**Stated problem:**
Switch every "Vientiane" in the records below to "Bangkok" and write the lines out again with nothing else changed, leaving the pictures out.

**Entries supplied:**
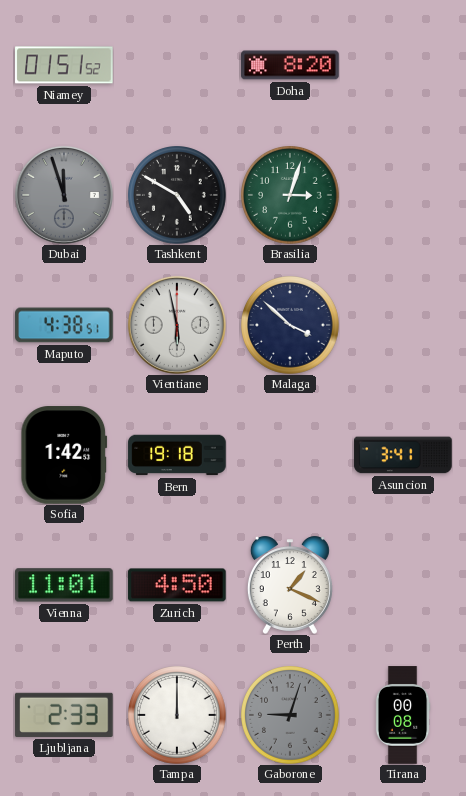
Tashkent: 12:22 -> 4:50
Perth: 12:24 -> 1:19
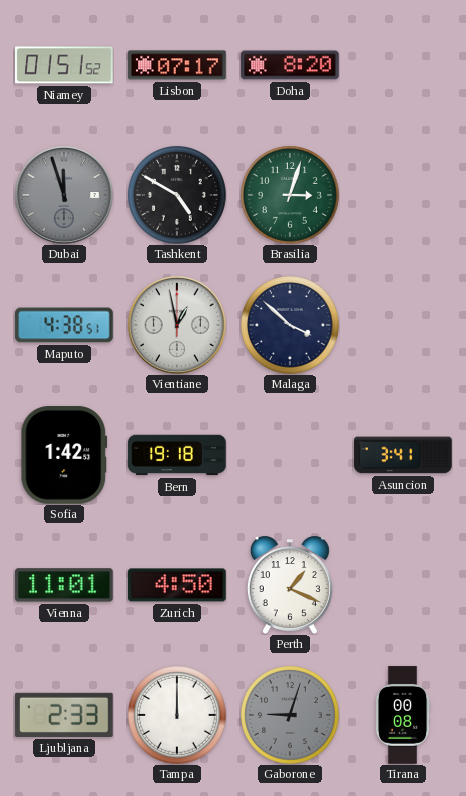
Lisbon: none -> 07:17
Vientiane: 5:58 -> 12:58
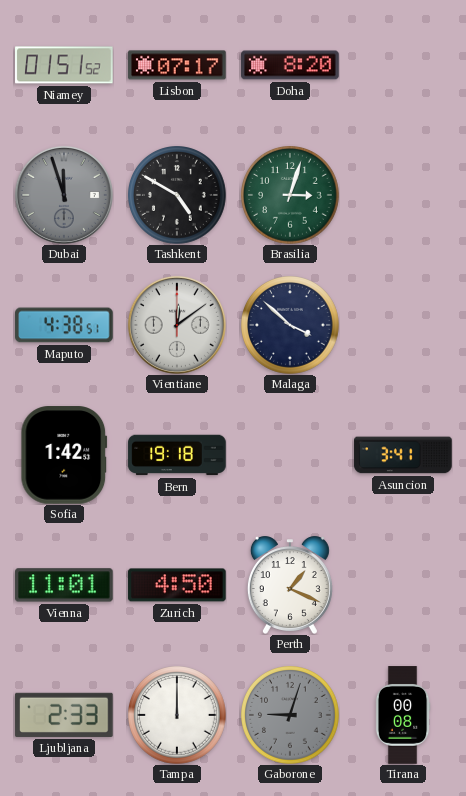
Vientiane: 12:58 -> 12:09
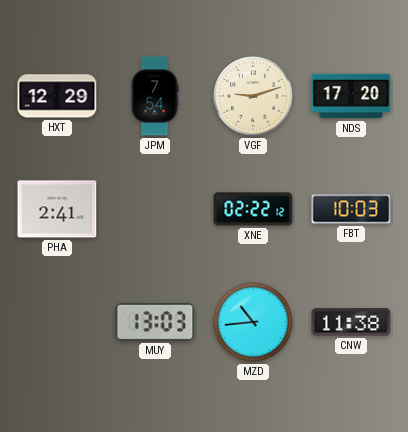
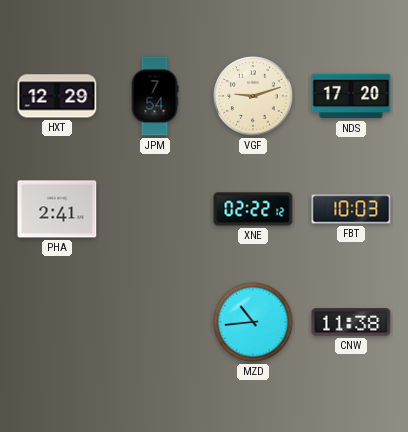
MUY: 13:03 -> none
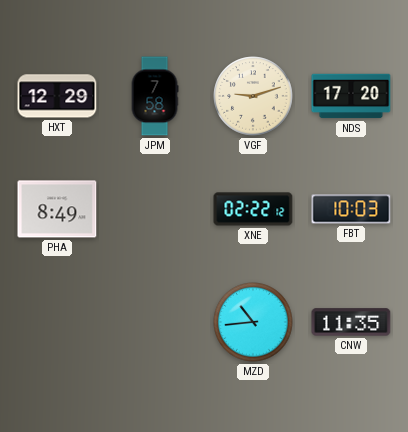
JPM: 7:54 -> 7:58
PHA: 2:41 -> 8:49
CNW: 11:38 -> 11:35
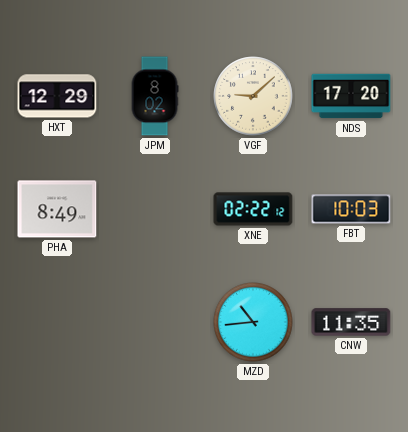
JPM: 7:58 -> 8:02
VGF: 9:12 -> 9:08
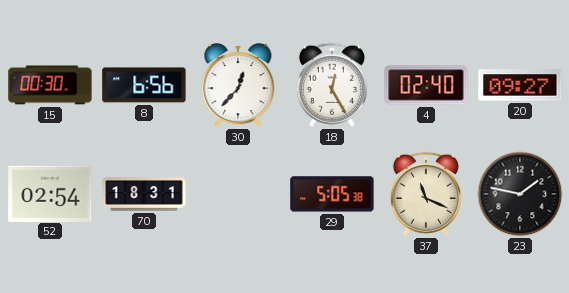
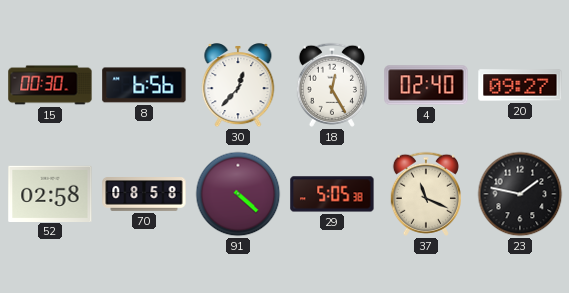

**Output:**
Tashkent: 12:22 -> 4:50
Perth: 12:24 -> 1:19
Lisbon: none -> 07:17
Bangkok: 5:58 -> 12:58
Bangkok: 12:58 -> 12:09
MUY: 13:03 -> none
JPM: 7:54 -> 7:58
PHA: 2:41 -> 8:49
CNW: 11:38 -> 11:35
JPM: 7:58 -> 8:02
VGF: 9:12 -> 9:08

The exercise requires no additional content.